▸ **The data**:

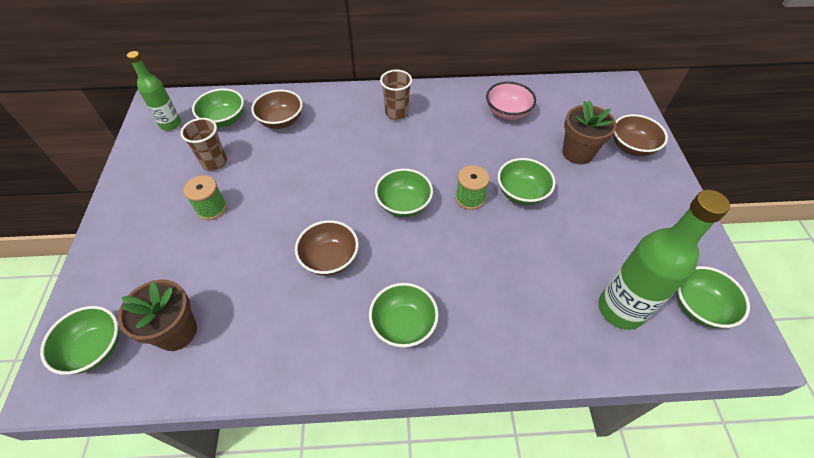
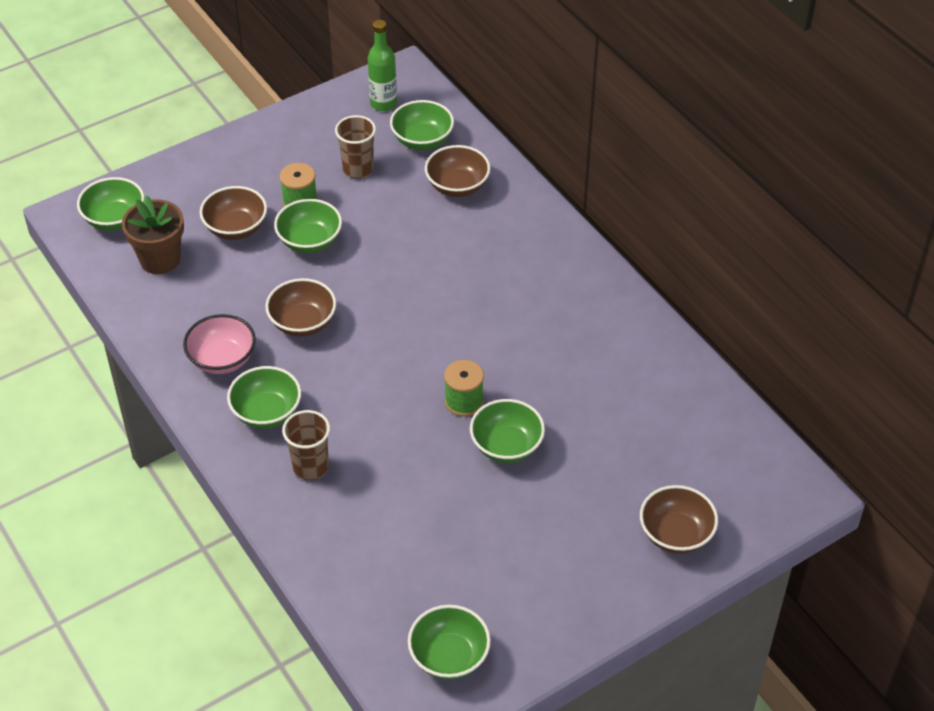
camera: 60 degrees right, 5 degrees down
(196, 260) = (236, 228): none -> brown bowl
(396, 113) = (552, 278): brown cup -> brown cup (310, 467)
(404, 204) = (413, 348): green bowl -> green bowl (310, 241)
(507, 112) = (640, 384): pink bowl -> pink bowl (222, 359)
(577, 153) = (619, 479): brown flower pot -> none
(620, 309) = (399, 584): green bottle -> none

▸ **Task item**:
The result should be an exact copy of every entry above, with no pictures included.

▸ **The completed task**:
camera: 60 degrees right, 5 degrees down
(196, 260) = (236, 228): none -> brown bowl
(396, 113) = (552, 278): brown cup -> brown cup (310, 467)
(404, 204) = (413, 348): green bowl -> green bowl (310, 241)
(507, 112) = (640, 384): pink bowl -> pink bowl (222, 359)
(577, 153) = (619, 479): brown flower pot -> none
(620, 309) = (399, 584): green bottle -> none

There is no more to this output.